>> begin Provided entries

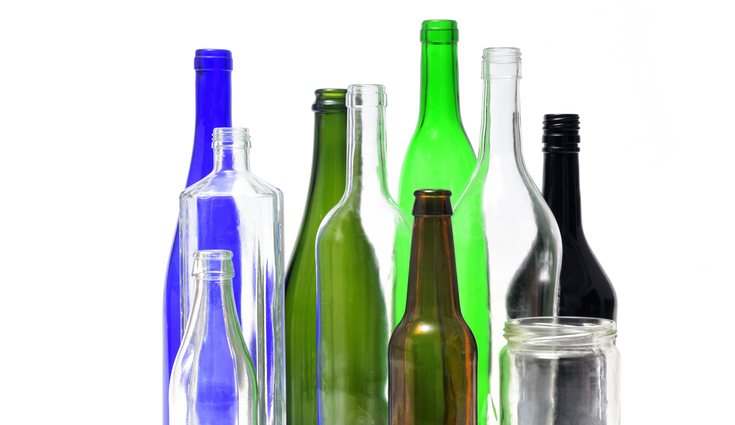
Find the location of a particular element. This screenshot has height=425, width=735. glass bottles (necks and tops) is located at coordinates (214, 94), (237, 204), (207, 355), (323, 162), (359, 264), (431, 311), (444, 124), (506, 221), (584, 280), (576, 385).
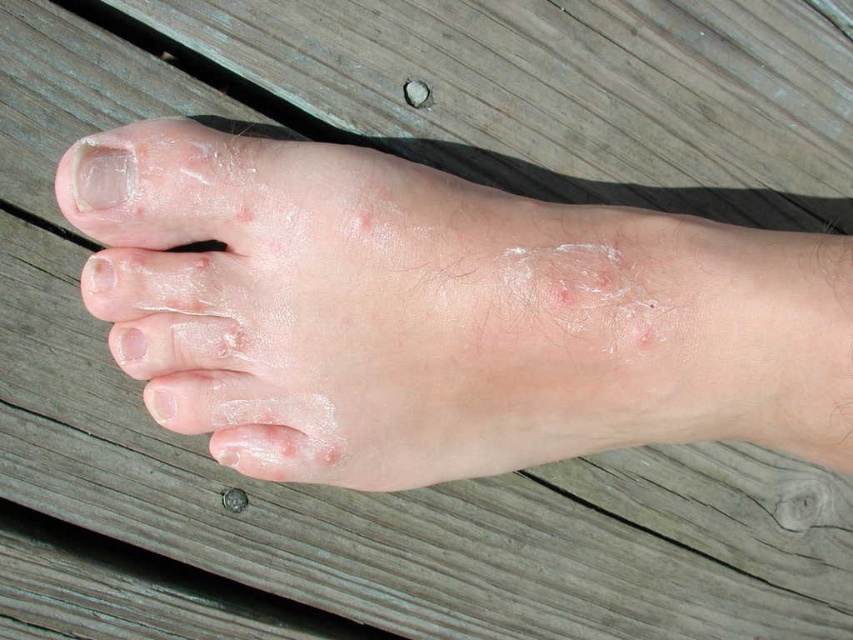
Question: Does dry skin at center have a larger size compared to white matte nail at upper left?

Choices:
 (A) yes
 (B) no

Answer: (A)

Question: Is dry skin at center to the left of white matte nail at upper left from the viewer's perspective?

Choices:
 (A) no
 (B) yes

Answer: (A)

Question: Which point appears closest to the camera in this image?

Choices:
 (A) (344, 252)
 (B) (115, 189)

Answer: (A)

Question: Which point appears farthest from the camera in this image?

Choices:
 (A) (134, 186)
 (B) (283, 179)

Answer: (A)

Question: From the image, what is the correct spatial relationship of dry skin at center in relation to white matte nail at upper left?

Choices:
 (A) right
 (B) left

Answer: (A)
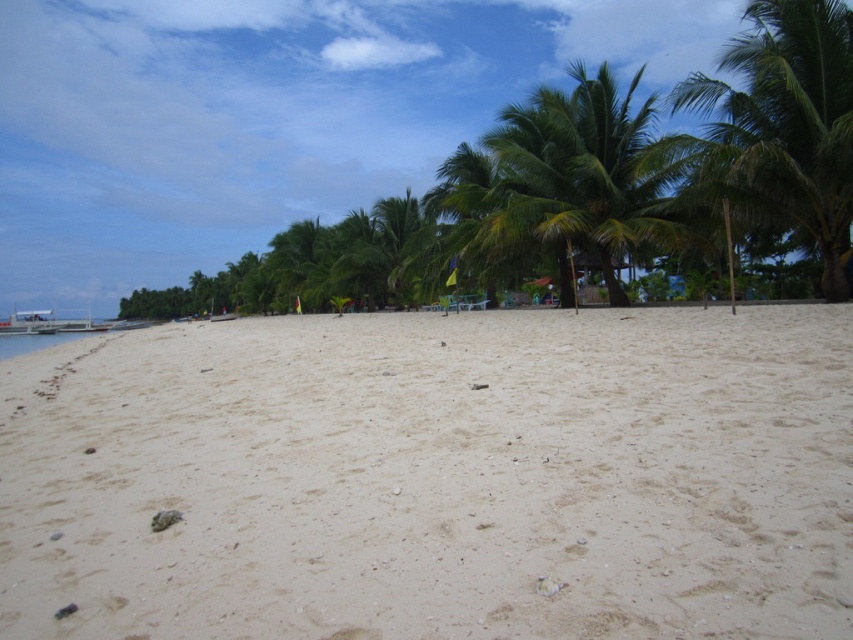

>> end Provided entries

**Objective:** Copy the listing above word for word, leaving out the pictures.

**Response:**
Find the location of a particular element. This screenshot has height=425, width=735. glass bottles (necks and tops) is located at coordinates (214, 94), (237, 204), (207, 355), (323, 162), (359, 264), (431, 311), (444, 124), (506, 221), (584, 280), (576, 385).
Question: Does dry skin at center have a larger size compared to white matte nail at upper left?

Choices:
 (A) yes
 (B) no

Answer: (A)

Question: Is dry skin at center to the left of white matte nail at upper left from the viewer's perspective?

Choices:
 (A) no
 (B) yes

Answer: (A)

Question: Which point appears closest to the camera in this image?

Choices:
 (A) (344, 252)
 (B) (115, 189)

Answer: (A)

Question: Which point appears farthest from the camera in this image?

Choices:
 (A) (134, 186)
 (B) (283, 179)

Answer: (A)

Question: From the image, what is the correct spatial relationship of dry skin at center in relation to white matte nail at upper left?

Choices:
 (A) right
 (B) left

Answer: (A)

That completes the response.